(SUPPLIED DATA begins)

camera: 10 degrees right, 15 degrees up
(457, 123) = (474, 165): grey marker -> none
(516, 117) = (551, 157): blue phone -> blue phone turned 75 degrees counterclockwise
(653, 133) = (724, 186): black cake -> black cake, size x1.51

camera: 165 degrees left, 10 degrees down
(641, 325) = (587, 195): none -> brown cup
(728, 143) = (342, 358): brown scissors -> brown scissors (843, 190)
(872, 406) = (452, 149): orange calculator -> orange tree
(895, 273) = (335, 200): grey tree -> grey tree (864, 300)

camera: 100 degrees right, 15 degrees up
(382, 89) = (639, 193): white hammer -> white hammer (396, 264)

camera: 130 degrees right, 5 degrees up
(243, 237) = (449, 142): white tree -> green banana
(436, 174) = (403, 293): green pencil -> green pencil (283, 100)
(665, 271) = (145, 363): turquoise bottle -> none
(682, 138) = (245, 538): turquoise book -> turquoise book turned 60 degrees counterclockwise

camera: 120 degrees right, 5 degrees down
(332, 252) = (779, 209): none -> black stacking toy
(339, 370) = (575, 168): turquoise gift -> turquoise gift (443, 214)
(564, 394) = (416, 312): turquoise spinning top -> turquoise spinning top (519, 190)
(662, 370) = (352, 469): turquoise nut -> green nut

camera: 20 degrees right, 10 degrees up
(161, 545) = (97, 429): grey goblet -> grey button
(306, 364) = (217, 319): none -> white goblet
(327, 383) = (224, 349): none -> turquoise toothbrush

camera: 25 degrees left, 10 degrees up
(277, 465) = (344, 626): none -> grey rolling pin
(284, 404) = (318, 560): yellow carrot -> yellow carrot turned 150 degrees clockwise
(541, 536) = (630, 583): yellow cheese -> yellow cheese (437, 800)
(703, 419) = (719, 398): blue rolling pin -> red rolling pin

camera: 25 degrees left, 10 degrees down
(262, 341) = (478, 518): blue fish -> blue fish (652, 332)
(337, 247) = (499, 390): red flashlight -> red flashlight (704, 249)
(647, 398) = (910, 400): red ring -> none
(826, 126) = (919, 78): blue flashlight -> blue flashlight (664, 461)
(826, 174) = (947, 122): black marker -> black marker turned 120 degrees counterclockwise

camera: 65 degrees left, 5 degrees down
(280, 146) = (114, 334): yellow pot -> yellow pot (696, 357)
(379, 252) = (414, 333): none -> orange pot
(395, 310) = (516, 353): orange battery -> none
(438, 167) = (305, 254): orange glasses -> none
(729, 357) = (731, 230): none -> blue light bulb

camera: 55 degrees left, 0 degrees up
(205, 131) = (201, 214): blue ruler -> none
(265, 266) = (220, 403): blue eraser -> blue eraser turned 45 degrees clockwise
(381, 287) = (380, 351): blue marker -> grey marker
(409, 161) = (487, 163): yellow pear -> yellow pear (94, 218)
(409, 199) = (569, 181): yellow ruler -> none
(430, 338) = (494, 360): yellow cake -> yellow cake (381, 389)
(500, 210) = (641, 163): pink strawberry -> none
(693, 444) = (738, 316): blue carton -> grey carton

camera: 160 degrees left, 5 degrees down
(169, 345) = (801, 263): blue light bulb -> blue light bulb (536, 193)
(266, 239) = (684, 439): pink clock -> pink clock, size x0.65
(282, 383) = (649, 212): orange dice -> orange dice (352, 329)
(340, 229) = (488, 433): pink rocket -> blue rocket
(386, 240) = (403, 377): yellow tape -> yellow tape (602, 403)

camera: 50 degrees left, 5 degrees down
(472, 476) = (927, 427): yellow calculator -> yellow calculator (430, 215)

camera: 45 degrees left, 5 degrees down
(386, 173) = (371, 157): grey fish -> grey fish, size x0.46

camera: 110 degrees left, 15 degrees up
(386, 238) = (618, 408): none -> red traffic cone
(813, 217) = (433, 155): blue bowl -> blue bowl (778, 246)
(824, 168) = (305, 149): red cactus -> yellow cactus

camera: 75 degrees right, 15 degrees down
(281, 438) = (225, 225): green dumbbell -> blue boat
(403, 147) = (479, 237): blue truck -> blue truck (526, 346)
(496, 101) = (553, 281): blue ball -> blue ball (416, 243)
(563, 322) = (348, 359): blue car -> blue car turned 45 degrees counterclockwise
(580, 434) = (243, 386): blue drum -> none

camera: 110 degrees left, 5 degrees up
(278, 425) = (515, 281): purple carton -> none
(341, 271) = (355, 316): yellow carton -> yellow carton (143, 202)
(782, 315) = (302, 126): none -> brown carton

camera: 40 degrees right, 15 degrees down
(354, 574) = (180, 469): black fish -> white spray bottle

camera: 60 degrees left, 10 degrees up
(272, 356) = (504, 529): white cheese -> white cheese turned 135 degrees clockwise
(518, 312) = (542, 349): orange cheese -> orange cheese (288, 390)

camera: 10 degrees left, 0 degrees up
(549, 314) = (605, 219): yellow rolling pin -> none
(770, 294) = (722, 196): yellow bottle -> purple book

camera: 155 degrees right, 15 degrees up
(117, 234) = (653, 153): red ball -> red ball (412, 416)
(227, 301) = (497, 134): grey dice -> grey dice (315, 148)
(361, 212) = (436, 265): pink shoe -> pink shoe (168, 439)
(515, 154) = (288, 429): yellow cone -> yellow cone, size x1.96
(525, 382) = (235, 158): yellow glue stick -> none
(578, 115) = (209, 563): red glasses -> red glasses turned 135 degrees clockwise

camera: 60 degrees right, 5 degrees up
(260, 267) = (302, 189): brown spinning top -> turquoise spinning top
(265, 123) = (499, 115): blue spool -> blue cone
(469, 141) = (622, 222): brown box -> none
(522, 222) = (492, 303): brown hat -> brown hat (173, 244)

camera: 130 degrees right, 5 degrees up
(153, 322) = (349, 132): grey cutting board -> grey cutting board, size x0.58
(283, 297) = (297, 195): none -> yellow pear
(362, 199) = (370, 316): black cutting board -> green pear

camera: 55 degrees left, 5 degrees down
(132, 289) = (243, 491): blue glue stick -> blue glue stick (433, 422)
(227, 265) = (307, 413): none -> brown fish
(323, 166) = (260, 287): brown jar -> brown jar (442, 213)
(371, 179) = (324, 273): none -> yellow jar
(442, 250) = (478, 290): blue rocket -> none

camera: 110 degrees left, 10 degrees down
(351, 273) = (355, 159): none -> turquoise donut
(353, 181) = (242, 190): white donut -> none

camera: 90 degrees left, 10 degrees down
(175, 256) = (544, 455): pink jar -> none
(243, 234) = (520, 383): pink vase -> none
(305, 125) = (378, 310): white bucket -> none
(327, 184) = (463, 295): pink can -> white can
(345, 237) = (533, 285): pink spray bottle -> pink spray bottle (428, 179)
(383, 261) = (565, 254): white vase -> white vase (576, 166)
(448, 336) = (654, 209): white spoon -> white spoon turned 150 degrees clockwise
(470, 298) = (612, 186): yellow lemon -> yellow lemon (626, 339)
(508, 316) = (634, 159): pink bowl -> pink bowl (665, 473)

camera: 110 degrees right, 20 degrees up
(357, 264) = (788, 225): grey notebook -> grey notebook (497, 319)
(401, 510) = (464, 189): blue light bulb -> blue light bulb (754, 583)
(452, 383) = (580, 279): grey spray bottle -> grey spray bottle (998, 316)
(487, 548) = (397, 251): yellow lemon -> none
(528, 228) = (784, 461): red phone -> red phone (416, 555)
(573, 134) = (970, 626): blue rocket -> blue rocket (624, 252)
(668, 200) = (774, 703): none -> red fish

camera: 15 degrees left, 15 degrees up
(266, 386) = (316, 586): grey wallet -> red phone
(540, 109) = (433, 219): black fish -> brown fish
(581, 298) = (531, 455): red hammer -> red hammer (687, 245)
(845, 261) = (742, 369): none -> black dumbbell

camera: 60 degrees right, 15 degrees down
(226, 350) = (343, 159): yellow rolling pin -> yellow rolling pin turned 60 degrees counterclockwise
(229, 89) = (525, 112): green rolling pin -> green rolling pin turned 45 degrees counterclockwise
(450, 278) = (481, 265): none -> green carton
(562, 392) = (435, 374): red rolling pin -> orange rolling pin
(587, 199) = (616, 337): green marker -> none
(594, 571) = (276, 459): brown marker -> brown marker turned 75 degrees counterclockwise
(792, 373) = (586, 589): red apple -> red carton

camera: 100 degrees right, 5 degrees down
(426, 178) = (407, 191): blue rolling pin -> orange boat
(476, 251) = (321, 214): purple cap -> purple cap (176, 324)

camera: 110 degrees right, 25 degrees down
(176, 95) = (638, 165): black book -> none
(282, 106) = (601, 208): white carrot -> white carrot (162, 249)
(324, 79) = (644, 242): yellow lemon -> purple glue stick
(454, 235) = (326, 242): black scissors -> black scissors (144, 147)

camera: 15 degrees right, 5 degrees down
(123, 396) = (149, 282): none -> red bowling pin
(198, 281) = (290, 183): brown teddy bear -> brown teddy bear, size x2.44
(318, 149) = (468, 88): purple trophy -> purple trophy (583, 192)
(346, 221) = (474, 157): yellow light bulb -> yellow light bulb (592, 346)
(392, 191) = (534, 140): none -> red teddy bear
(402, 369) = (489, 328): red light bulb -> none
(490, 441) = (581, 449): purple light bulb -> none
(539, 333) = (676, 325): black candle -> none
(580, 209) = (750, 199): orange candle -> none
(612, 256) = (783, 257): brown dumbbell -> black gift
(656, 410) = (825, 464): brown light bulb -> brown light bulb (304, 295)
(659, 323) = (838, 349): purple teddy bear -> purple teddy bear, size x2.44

(SUPPLIED DATA ends)

- [WHAT YOU ARE ASKED TO DO]:
Only the lines above from the one with "(153, 322) = (349, 132): grey" up to and including the one with "(327, 184) = (463, 295): pink" should be repeated, exactly as written.

- [EXPECTED ANSWER]:
(153, 322) = (349, 132): grey cutting board -> grey cutting board, size x0.58
(283, 297) = (297, 195): none -> yellow pear
(362, 199) = (370, 316): black cutting board -> green pear

camera: 55 degrees left, 5 degrees down
(132, 289) = (243, 491): blue glue stick -> blue glue stick (433, 422)
(227, 265) = (307, 413): none -> brown fish
(323, 166) = (260, 287): brown jar -> brown jar (442, 213)
(371, 179) = (324, 273): none -> yellow jar
(442, 250) = (478, 290): blue rocket -> none

camera: 110 degrees left, 10 degrees down
(351, 273) = (355, 159): none -> turquoise donut
(353, 181) = (242, 190): white donut -> none

camera: 90 degrees left, 10 degrees down
(175, 256) = (544, 455): pink jar -> none
(243, 234) = (520, 383): pink vase -> none
(305, 125) = (378, 310): white bucket -> none
(327, 184) = (463, 295): pink can -> white can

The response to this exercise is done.